TASK TO CARRY OUT: Reproduce each of the following records word for word, without any alteration.

STORED RECORDS:
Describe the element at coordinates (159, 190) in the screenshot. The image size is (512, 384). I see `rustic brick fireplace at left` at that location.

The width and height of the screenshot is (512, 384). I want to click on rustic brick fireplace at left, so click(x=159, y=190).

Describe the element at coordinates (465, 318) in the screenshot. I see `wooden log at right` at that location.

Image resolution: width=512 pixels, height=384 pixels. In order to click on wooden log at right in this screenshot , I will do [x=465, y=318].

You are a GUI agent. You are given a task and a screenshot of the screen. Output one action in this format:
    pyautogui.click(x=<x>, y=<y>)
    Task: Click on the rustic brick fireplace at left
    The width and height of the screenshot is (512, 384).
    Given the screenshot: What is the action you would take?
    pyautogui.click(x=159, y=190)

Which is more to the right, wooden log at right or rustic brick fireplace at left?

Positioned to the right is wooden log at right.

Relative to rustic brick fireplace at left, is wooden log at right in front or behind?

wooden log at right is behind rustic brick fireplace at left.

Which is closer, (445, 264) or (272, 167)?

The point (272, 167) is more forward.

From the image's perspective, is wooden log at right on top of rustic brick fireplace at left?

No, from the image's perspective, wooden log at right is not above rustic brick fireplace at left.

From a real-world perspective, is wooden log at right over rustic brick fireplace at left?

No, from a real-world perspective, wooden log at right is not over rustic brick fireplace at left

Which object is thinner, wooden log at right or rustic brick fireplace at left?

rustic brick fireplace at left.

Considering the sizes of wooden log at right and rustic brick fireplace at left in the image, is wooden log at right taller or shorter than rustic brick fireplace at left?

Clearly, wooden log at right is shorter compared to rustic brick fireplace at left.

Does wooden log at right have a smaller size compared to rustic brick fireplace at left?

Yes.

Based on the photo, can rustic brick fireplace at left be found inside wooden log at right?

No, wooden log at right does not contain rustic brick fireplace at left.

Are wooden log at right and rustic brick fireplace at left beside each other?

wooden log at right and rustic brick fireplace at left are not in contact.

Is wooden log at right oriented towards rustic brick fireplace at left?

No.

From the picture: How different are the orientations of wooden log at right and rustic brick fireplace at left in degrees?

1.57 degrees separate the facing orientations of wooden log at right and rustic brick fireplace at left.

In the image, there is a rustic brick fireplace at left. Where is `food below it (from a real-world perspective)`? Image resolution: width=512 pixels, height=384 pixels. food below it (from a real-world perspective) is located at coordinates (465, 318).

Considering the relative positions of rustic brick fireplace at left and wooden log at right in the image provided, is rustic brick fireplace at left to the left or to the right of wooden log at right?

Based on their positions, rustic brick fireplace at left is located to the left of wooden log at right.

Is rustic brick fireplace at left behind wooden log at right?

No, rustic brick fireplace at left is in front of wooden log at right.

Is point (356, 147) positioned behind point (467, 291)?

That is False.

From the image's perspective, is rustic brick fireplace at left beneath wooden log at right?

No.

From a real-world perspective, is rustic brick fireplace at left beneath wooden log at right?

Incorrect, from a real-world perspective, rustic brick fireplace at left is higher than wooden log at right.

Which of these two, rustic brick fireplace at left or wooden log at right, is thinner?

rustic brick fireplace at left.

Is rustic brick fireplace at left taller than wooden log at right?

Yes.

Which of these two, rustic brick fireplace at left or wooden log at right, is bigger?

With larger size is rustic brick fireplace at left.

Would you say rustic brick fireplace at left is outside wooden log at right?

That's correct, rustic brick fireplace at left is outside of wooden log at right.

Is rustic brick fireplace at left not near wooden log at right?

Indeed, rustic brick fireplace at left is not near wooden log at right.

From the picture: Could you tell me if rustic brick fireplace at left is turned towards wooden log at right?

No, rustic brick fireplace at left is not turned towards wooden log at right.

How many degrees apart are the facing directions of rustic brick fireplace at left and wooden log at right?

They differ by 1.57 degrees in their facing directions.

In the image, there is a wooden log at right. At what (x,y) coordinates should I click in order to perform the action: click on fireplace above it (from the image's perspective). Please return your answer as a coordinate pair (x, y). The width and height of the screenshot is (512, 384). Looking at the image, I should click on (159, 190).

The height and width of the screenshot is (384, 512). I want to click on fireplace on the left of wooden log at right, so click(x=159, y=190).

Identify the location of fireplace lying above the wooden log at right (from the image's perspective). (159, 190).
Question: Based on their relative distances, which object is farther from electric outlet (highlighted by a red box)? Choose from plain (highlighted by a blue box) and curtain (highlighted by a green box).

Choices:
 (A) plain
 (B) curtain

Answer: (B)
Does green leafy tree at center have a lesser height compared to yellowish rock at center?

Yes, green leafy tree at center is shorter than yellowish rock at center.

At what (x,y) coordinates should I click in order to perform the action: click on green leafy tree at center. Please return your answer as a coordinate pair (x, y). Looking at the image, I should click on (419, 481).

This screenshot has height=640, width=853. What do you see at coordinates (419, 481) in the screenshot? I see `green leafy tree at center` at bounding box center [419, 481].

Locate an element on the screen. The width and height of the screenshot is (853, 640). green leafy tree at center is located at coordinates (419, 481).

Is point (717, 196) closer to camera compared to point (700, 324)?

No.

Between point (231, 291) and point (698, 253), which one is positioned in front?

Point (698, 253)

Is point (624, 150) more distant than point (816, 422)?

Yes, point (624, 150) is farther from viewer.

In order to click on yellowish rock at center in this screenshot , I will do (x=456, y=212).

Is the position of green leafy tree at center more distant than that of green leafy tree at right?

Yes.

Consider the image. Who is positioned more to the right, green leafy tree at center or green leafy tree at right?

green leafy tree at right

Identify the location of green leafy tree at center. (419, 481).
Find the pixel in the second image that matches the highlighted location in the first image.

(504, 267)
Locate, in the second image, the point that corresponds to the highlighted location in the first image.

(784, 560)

EXERCISE RESULT:
Describe the element at coordinates (159, 190) in the screenshot. The image size is (512, 384). I see `rustic brick fireplace at left` at that location.

The width and height of the screenshot is (512, 384). I want to click on rustic brick fireplace at left, so click(x=159, y=190).

Describe the element at coordinates (465, 318) in the screenshot. I see `wooden log at right` at that location.

Image resolution: width=512 pixels, height=384 pixels. In order to click on wooden log at right in this screenshot , I will do [x=465, y=318].

You are a GUI agent. You are given a task and a screenshot of the screen. Output one action in this format:
    pyautogui.click(x=<x>, y=<y>)
    Task: Click on the rustic brick fireplace at left
    The width and height of the screenshot is (512, 384).
    Given the screenshot: What is the action you would take?
    pyautogui.click(x=159, y=190)

Which is more to the right, wooden log at right or rustic brick fireplace at left?

Positioned to the right is wooden log at right.

Relative to rustic brick fireplace at left, is wooden log at right in front or behind?

wooden log at right is behind rustic brick fireplace at left.

Which is closer, (445, 264) or (272, 167)?

The point (272, 167) is more forward.

From the image's perspective, is wooden log at right on top of rustic brick fireplace at left?

No, from the image's perspective, wooden log at right is not above rustic brick fireplace at left.

From a real-world perspective, is wooden log at right over rustic brick fireplace at left?

No, from a real-world perspective, wooden log at right is not over rustic brick fireplace at left

Which object is thinner, wooden log at right or rustic brick fireplace at left?

rustic brick fireplace at left.

Considering the sizes of wooden log at right and rustic brick fireplace at left in the image, is wooden log at right taller or shorter than rustic brick fireplace at left?

Clearly, wooden log at right is shorter compared to rustic brick fireplace at left.

Does wooden log at right have a smaller size compared to rustic brick fireplace at left?

Yes.

Based on the photo, can rustic brick fireplace at left be found inside wooden log at right?

No, wooden log at right does not contain rustic brick fireplace at left.

Are wooden log at right and rustic brick fireplace at left beside each other?

wooden log at right and rustic brick fireplace at left are not in contact.

Is wooden log at right oriented towards rustic brick fireplace at left?

No.

From the picture: How different are the orientations of wooden log at right and rustic brick fireplace at left in degrees?

1.57 degrees separate the facing orientations of wooden log at right and rustic brick fireplace at left.

In the image, there is a rustic brick fireplace at left. Where is `food below it (from a real-world perspective)`? Image resolution: width=512 pixels, height=384 pixels. food below it (from a real-world perspective) is located at coordinates (465, 318).

Considering the relative positions of rustic brick fireplace at left and wooden log at right in the image provided, is rustic brick fireplace at left to the left or to the right of wooden log at right?

Based on their positions, rustic brick fireplace at left is located to the left of wooden log at right.

Is rustic brick fireplace at left behind wooden log at right?

No, rustic brick fireplace at left is in front of wooden log at right.

Is point (356, 147) positioned behind point (467, 291)?

That is False.

From the image's perspective, is rustic brick fireplace at left beneath wooden log at right?

No.

From a real-world perspective, is rustic brick fireplace at left beneath wooden log at right?

Incorrect, from a real-world perspective, rustic brick fireplace at left is higher than wooden log at right.

Which of these two, rustic brick fireplace at left or wooden log at right, is thinner?

rustic brick fireplace at left.

Is rustic brick fireplace at left taller than wooden log at right?

Yes.

Which of these two, rustic brick fireplace at left or wooden log at right, is bigger?

With larger size is rustic brick fireplace at left.

Would you say rustic brick fireplace at left is outside wooden log at right?

That's correct, rustic brick fireplace at left is outside of wooden log at right.

Is rustic brick fireplace at left not near wooden log at right?

Indeed, rustic brick fireplace at left is not near wooden log at right.

From the picture: Could you tell me if rustic brick fireplace at left is turned towards wooden log at right?

No, rustic brick fireplace at left is not turned towards wooden log at right.

How many degrees apart are the facing directions of rustic brick fireplace at left and wooden log at right?

They differ by 1.57 degrees in their facing directions.

In the image, there is a wooden log at right. At what (x,y) coordinates should I click in order to perform the action: click on fireplace above it (from the image's perspective). Please return your answer as a coordinate pair (x, y). The width and height of the screenshot is (512, 384). Looking at the image, I should click on (159, 190).

The height and width of the screenshot is (384, 512). I want to click on fireplace on the left of wooden log at right, so click(x=159, y=190).

Identify the location of fireplace lying above the wooden log at right (from the image's perspective). (159, 190).
Question: Based on their relative distances, which object is farther from electric outlet (highlighted by a red box)? Choose from plain (highlighted by a blue box) and curtain (highlighted by a green box).

Choices:
 (A) plain
 (B) curtain

Answer: (B)
Does green leafy tree at center have a lesser height compared to yellowish rock at center?

Yes, green leafy tree at center is shorter than yellowish rock at center.

At what (x,y) coordinates should I click in order to perform the action: click on green leafy tree at center. Please return your answer as a coordinate pair (x, y). Looking at the image, I should click on (419, 481).

This screenshot has height=640, width=853. What do you see at coordinates (419, 481) in the screenshot? I see `green leafy tree at center` at bounding box center [419, 481].

Locate an element on the screen. The width and height of the screenshot is (853, 640). green leafy tree at center is located at coordinates (419, 481).

Is point (717, 196) closer to camera compared to point (700, 324)?

No.

Between point (231, 291) and point (698, 253), which one is positioned in front?

Point (698, 253)

Is point (624, 150) more distant than point (816, 422)?

Yes, point (624, 150) is farther from viewer.

In order to click on yellowish rock at center in this screenshot , I will do (x=456, y=212).

Is the position of green leafy tree at center more distant than that of green leafy tree at right?

Yes.

Consider the image. Who is positioned more to the right, green leafy tree at center or green leafy tree at right?

green leafy tree at right

Identify the location of green leafy tree at center. (419, 481).
Find the pixel in the second image that matches the highlighted location in the first image.

(504, 267)
Locate, in the second image, the point that corresponds to the highlighted location in the first image.

(784, 560)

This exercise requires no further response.